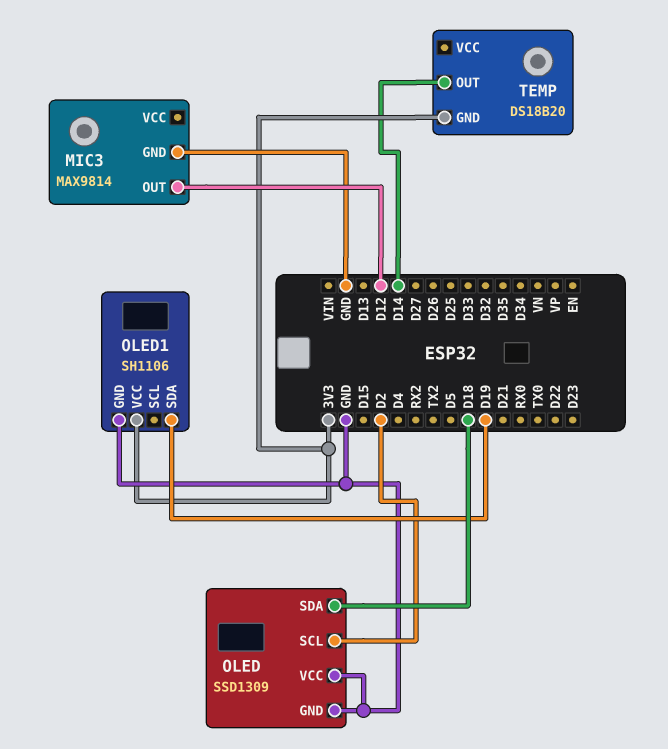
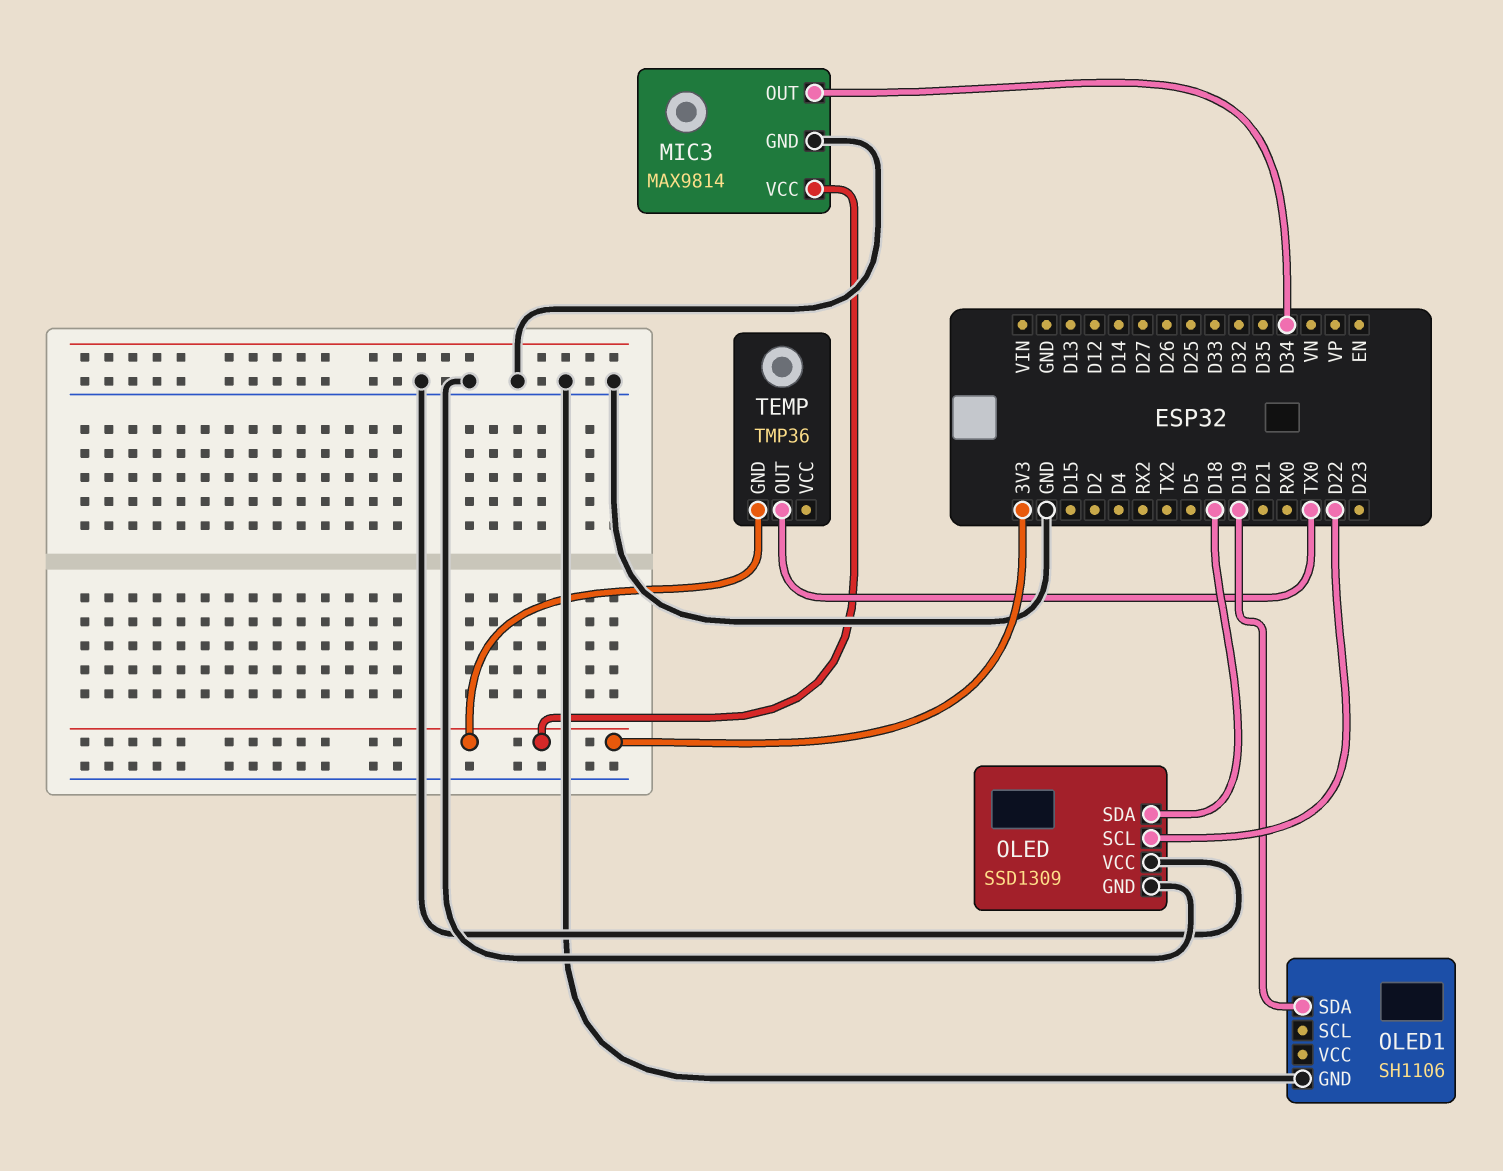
MIC3 pin OUT: D12 -> D34
MIC3 pin VCC: none -> 3V3
OLED pin SCL: D2 -> D22
OLED1 pin VCC: 3V3 -> none
TEMP: DS18B20 -> TMP36
TEMP pin OUT: D14 -> TX0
--- --- ---
> **About this task**:
Looking back over the records above, in how many lines does the word "none" occur? Give the number alone.

> **Answer area**:
2